**Data segment**
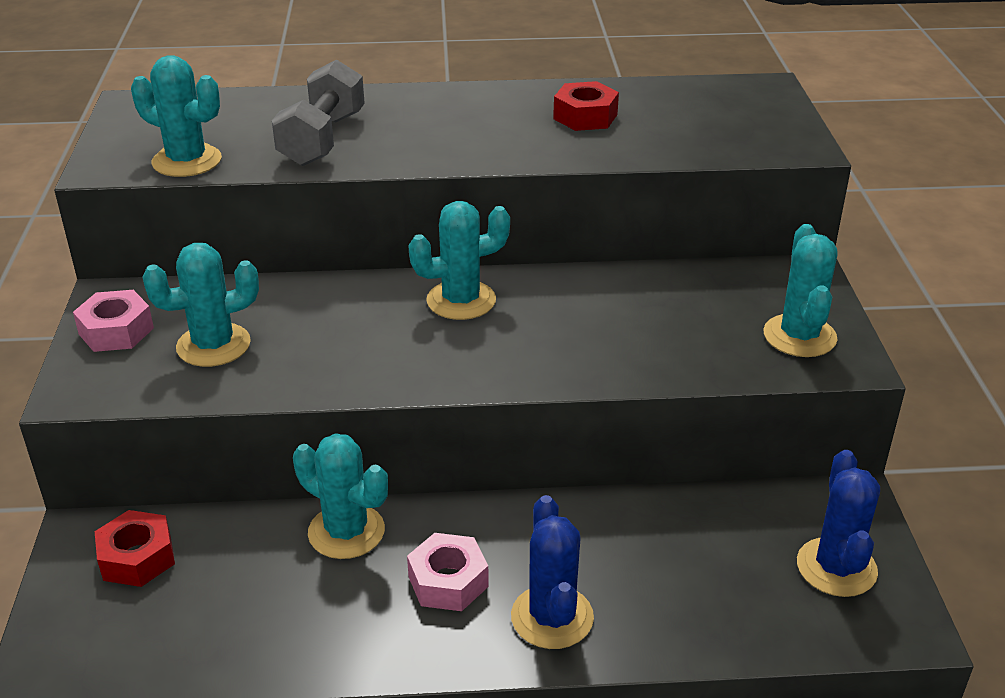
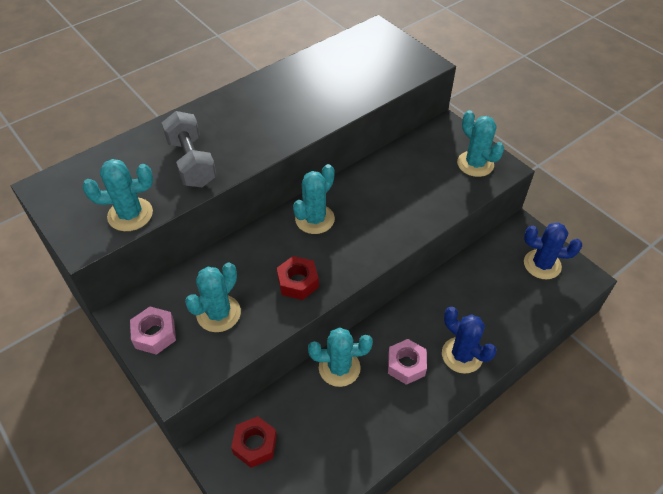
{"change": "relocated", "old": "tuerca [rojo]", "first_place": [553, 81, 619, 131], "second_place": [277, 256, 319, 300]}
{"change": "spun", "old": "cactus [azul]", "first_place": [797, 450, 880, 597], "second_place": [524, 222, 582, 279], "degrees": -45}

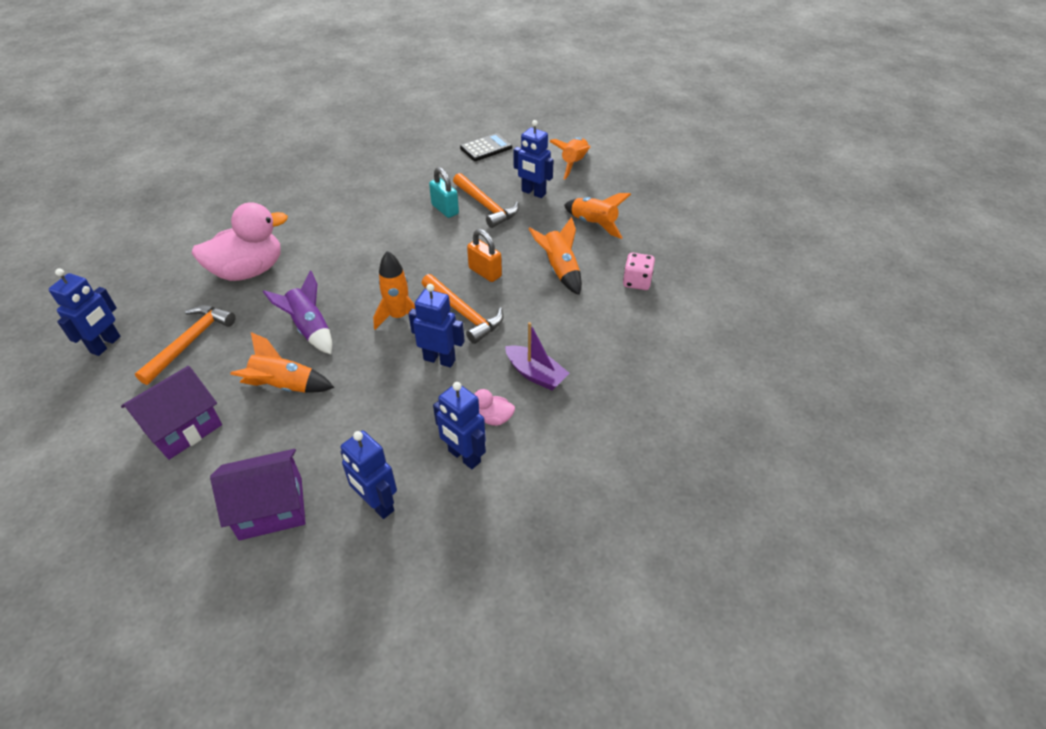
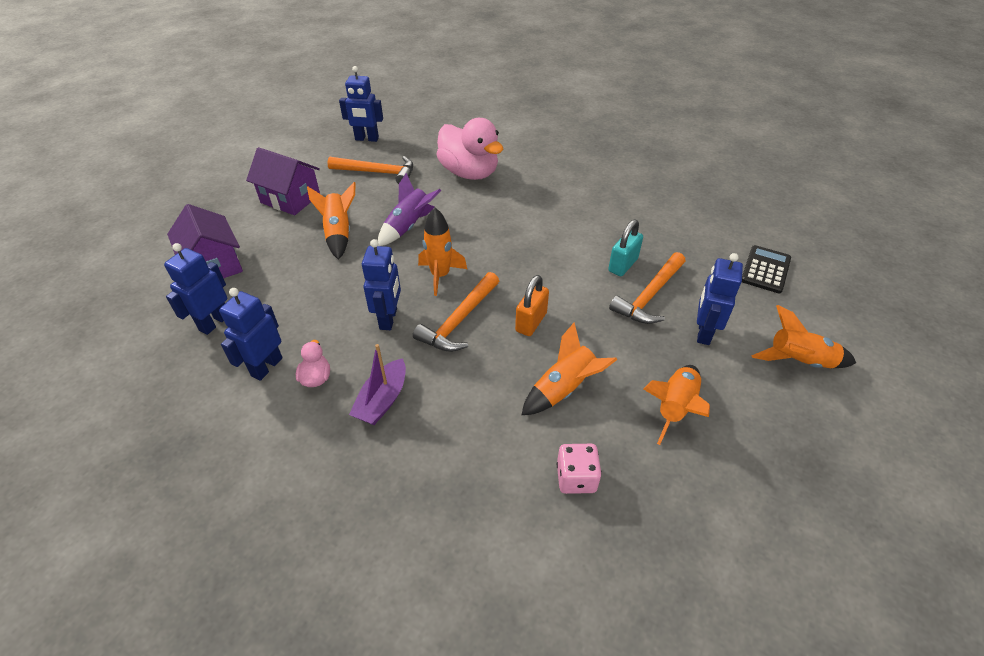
{"change": "spun", "old": "calculadora [negro]", "first_place": [460, 133, 512, 161], "second_place": [742, 245, 791, 294], "degrees": -105}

**The problem**
The response is the full listing, copied exactly, with the pictures omitted.

**Solved exercise**
{"change": "relocated", "old": "tuerca [rojo]", "first_place": [553, 81, 619, 131], "second_place": [277, 256, 319, 300]}
{"change": "spun", "old": "cactus [azul]", "first_place": [797, 450, 880, 597], "second_place": [524, 222, 582, 279], "degrees": -45}

{"change": "spun", "old": "calculadora [negro]", "first_place": [460, 133, 512, 161], "second_place": [742, 245, 791, 294], "degrees": -105}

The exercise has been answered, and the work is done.